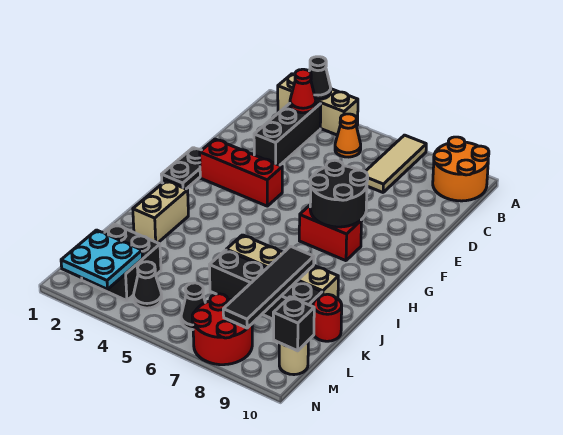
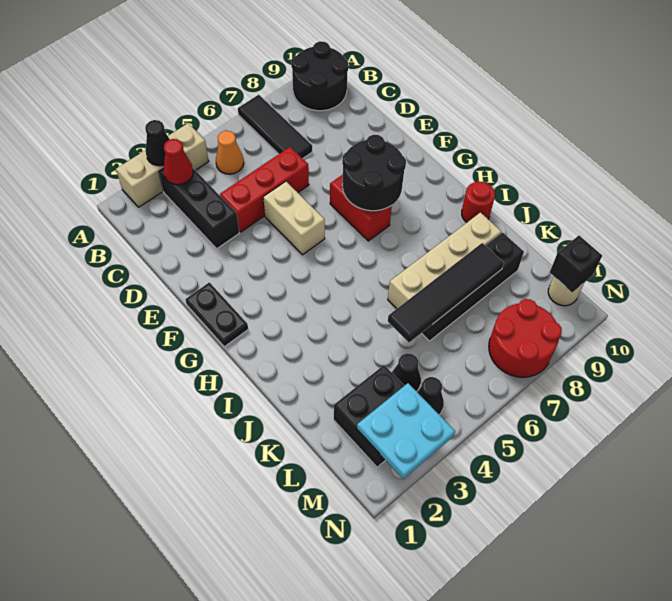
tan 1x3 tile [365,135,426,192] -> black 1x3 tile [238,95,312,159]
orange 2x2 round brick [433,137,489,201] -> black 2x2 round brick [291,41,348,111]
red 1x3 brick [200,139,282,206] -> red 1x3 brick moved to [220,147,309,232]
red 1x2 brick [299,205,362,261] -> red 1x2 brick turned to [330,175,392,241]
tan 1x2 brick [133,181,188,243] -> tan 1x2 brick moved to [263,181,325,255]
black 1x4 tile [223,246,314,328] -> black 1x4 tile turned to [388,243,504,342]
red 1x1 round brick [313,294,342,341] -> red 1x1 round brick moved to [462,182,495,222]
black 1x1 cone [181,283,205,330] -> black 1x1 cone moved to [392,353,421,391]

--

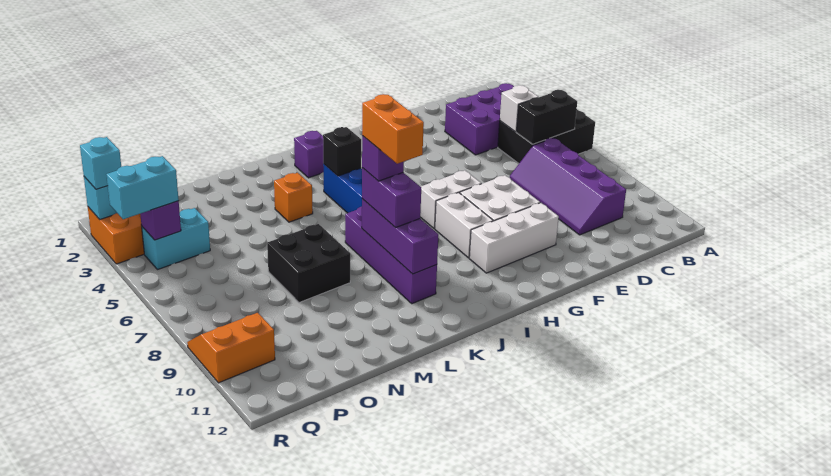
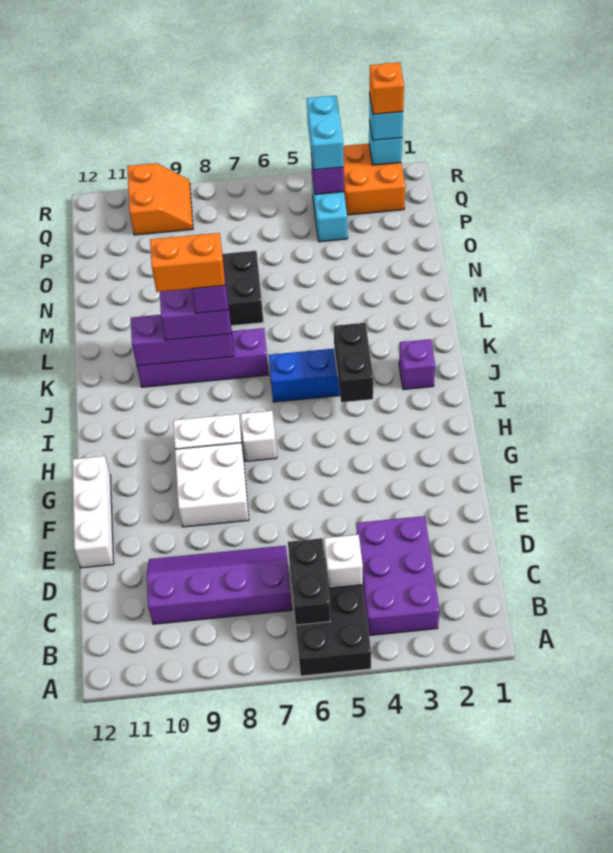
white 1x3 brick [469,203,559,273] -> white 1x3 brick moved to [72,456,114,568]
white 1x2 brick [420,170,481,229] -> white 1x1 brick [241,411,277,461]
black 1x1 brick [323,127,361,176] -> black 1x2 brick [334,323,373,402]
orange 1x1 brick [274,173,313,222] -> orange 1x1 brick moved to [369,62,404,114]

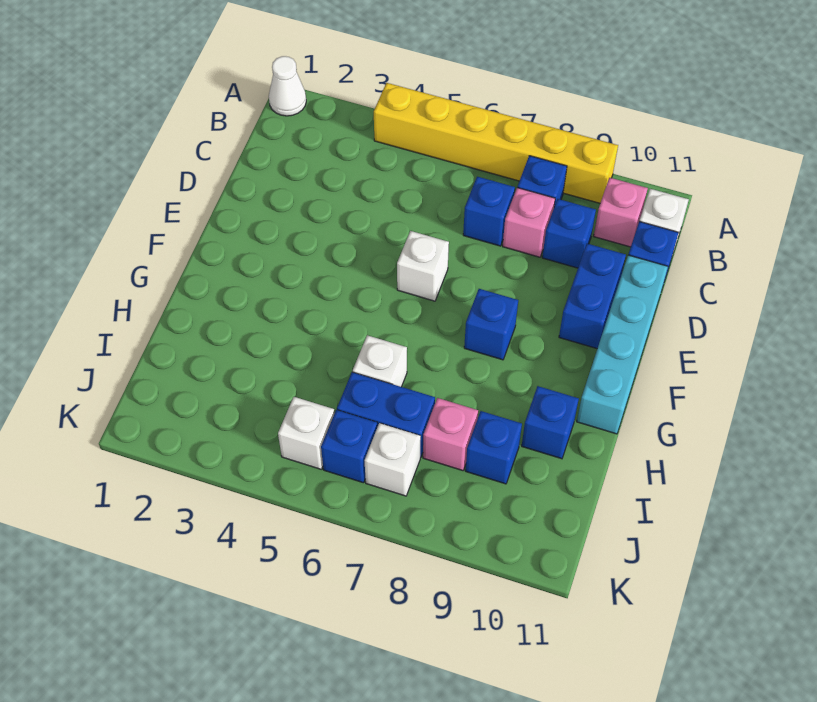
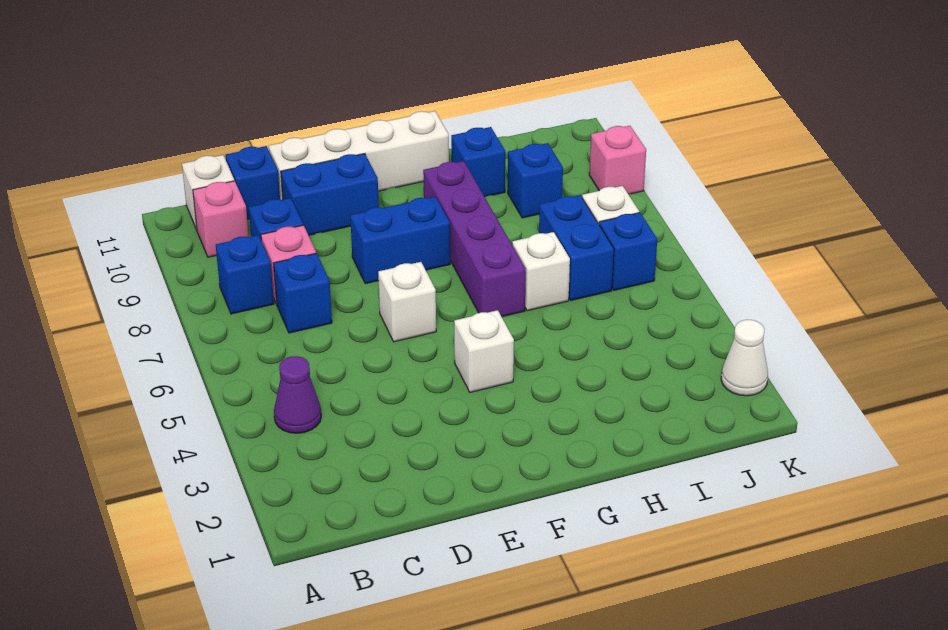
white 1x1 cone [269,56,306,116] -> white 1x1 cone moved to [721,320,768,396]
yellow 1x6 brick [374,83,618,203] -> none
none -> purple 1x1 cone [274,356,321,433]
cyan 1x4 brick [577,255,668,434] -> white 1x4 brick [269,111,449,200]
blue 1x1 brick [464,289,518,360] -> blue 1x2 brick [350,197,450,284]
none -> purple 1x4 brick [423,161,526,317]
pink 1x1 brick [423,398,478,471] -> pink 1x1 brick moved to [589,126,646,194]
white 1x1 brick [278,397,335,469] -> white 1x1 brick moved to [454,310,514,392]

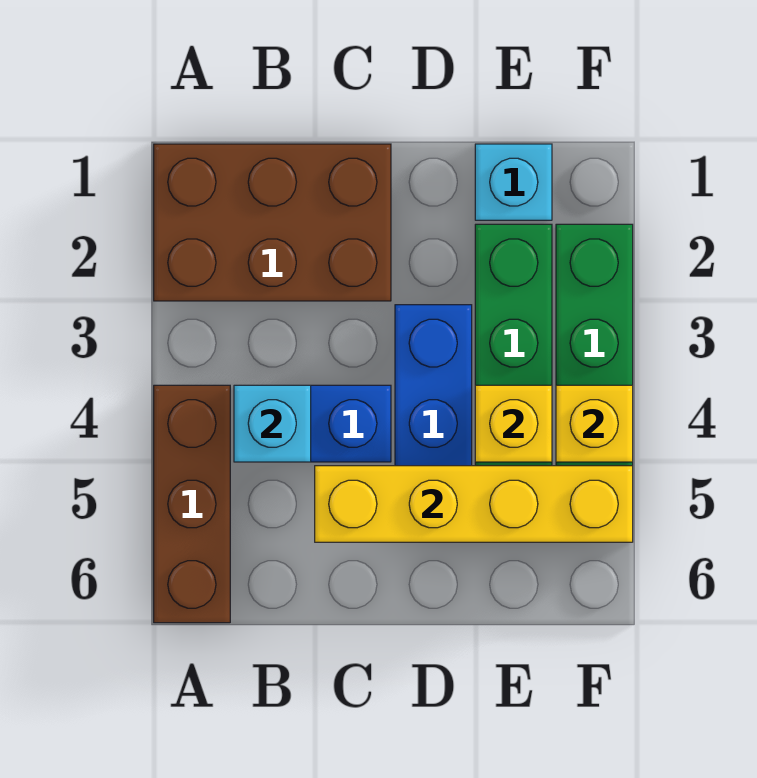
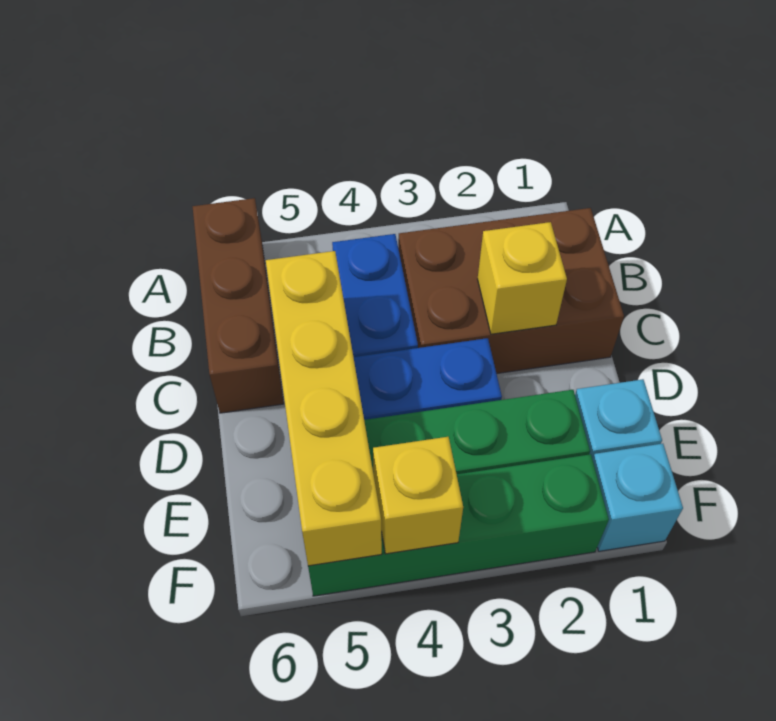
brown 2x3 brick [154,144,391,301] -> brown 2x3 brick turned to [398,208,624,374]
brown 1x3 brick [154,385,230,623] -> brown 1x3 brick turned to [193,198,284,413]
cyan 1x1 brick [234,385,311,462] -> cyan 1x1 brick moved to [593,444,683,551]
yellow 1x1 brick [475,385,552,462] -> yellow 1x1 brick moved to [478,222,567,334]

---

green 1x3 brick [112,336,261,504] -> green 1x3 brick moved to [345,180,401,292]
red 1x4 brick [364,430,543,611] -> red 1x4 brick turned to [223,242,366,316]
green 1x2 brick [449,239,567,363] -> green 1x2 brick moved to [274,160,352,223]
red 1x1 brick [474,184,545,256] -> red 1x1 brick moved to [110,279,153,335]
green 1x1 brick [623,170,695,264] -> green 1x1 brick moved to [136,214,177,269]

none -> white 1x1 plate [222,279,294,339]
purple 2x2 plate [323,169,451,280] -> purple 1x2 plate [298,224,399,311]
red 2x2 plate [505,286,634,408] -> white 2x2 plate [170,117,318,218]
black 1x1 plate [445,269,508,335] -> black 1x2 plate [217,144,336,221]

* [Your assignment] Please transcribe only the lines in the records above running from the line that has "red 1x4 brick [364,430,543,611]" through the line that has "black 1x1 plate", both included, exactly as they appear.

* [Written response]
red 1x4 brick [364,430,543,611] -> red 1x4 brick turned to [223,242,366,316]
green 1x2 brick [449,239,567,363] -> green 1x2 brick moved to [274,160,352,223]
red 1x1 brick [474,184,545,256] -> red 1x1 brick moved to [110,279,153,335]
green 1x1 brick [623,170,695,264] -> green 1x1 brick moved to [136,214,177,269]

none -> white 1x1 plate [222,279,294,339]
purple 2x2 plate [323,169,451,280] -> purple 1x2 plate [298,224,399,311]
red 2x2 plate [505,286,634,408] -> white 2x2 plate [170,117,318,218]
black 1x1 plate [445,269,508,335] -> black 1x2 plate [217,144,336,221]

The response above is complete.